:: Data for this exercise ::

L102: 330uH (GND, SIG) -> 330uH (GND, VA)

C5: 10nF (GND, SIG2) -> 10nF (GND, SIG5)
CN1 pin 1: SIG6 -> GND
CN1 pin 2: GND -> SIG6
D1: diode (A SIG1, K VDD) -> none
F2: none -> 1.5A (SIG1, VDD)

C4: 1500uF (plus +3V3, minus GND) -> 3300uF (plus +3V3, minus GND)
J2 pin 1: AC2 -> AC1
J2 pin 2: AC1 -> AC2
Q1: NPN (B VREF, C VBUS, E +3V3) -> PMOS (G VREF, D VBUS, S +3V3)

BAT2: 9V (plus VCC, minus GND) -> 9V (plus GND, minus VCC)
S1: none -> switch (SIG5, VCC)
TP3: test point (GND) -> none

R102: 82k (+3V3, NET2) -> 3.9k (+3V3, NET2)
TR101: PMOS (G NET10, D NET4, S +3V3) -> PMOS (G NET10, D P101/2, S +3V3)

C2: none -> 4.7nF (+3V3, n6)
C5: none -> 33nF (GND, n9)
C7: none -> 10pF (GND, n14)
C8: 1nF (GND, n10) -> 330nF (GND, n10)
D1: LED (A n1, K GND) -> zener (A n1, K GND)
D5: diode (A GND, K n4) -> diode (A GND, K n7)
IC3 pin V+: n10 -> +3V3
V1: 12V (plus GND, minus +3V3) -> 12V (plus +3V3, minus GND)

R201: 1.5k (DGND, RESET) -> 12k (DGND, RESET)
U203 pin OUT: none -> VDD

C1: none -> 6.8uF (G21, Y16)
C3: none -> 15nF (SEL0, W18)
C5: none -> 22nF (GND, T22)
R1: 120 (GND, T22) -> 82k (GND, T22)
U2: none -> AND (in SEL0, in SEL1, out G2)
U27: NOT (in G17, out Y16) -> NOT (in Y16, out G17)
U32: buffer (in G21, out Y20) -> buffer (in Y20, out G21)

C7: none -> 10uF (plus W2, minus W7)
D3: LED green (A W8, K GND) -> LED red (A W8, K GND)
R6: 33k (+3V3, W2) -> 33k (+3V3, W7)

:::

Problem details: Transcribe every entry exactly.

The completed task:
L102: 330uH (GND, SIG) -> 330uH (GND, VA)

C5: 10nF (GND, SIG2) -> 10nF (GND, SIG5)
CN1 pin 1: SIG6 -> GND
CN1 pin 2: GND -> SIG6
D1: diode (A SIG1, K VDD) -> none
F2: none -> 1.5A (SIG1, VDD)

C4: 1500uF (plus +3V3, minus GND) -> 3300uF (plus +3V3, minus GND)
J2 pin 1: AC2 -> AC1
J2 pin 2: AC1 -> AC2
Q1: NPN (B VREF, C VBUS, E +3V3) -> PMOS (G VREF, D VBUS, S +3V3)

BAT2: 9V (plus VCC, minus GND) -> 9V (plus GND, minus VCC)
S1: none -> switch (SIG5, VCC)
TP3: test point (GND) -> none

R102: 82k (+3V3, NET2) -> 3.9k (+3V3, NET2)
TR101: PMOS (G NET10, D NET4, S +3V3) -> PMOS (G NET10, D P101/2, S +3V3)

C2: none -> 4.7nF (+3V3, n6)
C5: none -> 33nF (GND, n9)
C7: none -> 10pF (GND, n14)
C8: 1nF (GND, n10) -> 330nF (GND, n10)
D1: LED (A n1, K GND) -> zener (A n1, K GND)
D5: diode (A GND, K n4) -> diode (A GND, K n7)
IC3 pin V+: n10 -> +3V3
V1: 12V (plus GND, minus +3V3) -> 12V (plus +3V3, minus GND)

R201: 1.5k (DGND, RESET) -> 12k (DGND, RESET)
U203 pin OUT: none -> VDD

C1: none -> 6.8uF (G21, Y16)
C3: none -> 15nF (SEL0, W18)
C5: none -> 22nF (GND, T22)
R1: 120 (GND, T22) -> 82k (GND, T22)
U2: none -> AND (in SEL0, in SEL1, out G2)
U27: NOT (in G17, out Y16) -> NOT (in Y16, out G17)
U32: buffer (in G21, out Y20) -> buffer (in Y20, out G21)

C7: none -> 10uF (plus W2, minus W7)
D3: LED green (A W8, K GND) -> LED red (A W8, K GND)
R6: 33k (+3V3, W2) -> 33k (+3V3, W7)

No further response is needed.